Work item = Could you set down exactly the lines in the records below between the line holding "none -> pink 2x4 brick [56,392,159,442]" and the line holding "none -> tan 1x2 brick [421,546,568,618]", inclusive?
━━ Data records ━━
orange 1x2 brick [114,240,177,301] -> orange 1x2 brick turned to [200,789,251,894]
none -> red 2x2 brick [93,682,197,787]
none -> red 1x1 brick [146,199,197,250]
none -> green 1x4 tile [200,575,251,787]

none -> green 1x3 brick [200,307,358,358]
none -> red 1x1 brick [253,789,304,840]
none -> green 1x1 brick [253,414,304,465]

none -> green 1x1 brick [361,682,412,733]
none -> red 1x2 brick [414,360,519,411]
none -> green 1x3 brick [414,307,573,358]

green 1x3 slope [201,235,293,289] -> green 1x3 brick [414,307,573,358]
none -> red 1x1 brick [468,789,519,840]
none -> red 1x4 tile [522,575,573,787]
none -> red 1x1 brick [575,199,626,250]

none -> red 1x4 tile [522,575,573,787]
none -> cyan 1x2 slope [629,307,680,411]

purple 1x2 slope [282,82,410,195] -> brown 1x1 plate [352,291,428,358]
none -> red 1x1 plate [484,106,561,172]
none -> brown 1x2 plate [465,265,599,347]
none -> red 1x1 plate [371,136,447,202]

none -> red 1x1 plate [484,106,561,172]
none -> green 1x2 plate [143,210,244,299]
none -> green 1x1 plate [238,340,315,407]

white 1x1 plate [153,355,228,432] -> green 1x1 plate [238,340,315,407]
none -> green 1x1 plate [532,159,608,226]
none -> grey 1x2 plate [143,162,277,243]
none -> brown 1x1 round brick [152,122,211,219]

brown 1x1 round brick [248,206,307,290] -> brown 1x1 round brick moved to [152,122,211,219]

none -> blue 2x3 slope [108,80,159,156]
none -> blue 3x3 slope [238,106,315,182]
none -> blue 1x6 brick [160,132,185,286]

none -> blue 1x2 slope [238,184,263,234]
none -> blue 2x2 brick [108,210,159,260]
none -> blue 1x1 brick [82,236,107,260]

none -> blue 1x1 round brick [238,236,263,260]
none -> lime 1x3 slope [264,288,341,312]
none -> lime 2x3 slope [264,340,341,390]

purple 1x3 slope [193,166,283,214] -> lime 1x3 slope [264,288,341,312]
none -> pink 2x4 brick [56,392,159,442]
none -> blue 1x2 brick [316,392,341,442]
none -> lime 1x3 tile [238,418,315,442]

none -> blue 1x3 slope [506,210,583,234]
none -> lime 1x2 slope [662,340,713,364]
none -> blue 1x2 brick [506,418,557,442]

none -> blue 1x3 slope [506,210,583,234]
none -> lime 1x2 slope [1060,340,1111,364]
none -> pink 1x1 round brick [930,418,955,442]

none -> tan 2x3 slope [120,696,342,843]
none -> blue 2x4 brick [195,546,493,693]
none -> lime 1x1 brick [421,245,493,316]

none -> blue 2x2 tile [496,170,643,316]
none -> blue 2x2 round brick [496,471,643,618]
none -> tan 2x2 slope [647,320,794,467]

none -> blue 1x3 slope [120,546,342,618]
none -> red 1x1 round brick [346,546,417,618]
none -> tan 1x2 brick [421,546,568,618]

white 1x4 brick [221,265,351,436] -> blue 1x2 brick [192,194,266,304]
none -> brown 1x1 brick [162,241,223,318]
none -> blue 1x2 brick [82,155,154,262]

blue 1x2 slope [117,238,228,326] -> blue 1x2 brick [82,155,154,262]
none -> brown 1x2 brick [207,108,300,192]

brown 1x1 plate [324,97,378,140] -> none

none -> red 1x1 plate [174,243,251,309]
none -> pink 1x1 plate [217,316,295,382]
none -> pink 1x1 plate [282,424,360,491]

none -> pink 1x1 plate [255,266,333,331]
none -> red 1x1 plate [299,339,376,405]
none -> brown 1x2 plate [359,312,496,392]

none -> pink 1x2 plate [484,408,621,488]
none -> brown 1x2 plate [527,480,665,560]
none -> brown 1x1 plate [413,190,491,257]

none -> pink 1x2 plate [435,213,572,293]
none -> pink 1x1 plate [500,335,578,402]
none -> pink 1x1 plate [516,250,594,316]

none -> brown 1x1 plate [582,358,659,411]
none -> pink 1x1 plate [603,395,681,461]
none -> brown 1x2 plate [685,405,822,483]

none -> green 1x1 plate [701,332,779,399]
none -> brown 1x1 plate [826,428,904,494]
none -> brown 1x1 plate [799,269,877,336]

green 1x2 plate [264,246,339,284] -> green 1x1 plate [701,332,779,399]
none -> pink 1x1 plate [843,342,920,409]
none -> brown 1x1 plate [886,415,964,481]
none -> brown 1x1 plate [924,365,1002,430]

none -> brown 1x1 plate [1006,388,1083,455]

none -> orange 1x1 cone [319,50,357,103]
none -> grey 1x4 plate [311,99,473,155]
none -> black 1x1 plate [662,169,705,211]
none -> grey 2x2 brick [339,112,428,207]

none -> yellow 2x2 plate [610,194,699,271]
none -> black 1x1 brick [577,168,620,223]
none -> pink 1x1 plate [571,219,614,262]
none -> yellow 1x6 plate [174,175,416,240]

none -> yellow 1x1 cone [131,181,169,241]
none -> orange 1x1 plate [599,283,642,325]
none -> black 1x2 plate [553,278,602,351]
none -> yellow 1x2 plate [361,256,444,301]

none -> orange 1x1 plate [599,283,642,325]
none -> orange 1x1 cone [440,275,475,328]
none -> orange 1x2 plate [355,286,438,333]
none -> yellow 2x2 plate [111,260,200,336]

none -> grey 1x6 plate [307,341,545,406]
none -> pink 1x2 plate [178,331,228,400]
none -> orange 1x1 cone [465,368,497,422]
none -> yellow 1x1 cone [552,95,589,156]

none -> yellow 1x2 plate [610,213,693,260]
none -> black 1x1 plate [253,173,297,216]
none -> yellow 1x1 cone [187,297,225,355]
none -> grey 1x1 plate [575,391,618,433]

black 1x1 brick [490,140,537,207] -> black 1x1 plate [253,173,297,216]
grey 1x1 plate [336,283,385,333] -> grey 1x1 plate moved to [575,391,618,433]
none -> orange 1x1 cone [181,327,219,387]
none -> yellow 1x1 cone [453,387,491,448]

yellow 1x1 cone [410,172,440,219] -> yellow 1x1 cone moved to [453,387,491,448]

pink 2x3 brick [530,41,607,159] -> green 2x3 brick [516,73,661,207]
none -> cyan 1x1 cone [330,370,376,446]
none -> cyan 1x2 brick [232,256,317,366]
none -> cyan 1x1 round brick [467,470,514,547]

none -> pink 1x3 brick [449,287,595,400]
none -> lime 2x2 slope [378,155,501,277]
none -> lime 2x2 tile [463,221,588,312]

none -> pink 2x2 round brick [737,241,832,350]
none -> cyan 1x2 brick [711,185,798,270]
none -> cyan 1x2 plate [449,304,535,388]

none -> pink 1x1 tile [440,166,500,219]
━━━
Written answer =
none -> pink 2x4 brick [56,392,159,442]
none -> blue 1x2 brick [316,392,341,442]
none -> lime 1x3 tile [238,418,315,442]

none -> blue 1x3 slope [506,210,583,234]
none -> lime 1x2 slope [662,340,713,364]
none -> blue 1x2 brick [506,418,557,442]

none -> blue 1x3 slope [506,210,583,234]
none -> lime 1x2 slope [1060,340,1111,364]
none -> pink 1x1 round brick [930,418,955,442]

none -> tan 2x3 slope [120,696,342,843]
none -> blue 2x4 brick [195,546,493,693]
none -> lime 1x1 brick [421,245,493,316]

none -> blue 2x2 tile [496,170,643,316]
none -> blue 2x2 round brick [496,471,643,618]
none -> tan 2x2 slope [647,320,794,467]

none -> blue 1x3 slope [120,546,342,618]
none -> red 1x1 round brick [346,546,417,618]
none -> tan 1x2 brick [421,546,568,618]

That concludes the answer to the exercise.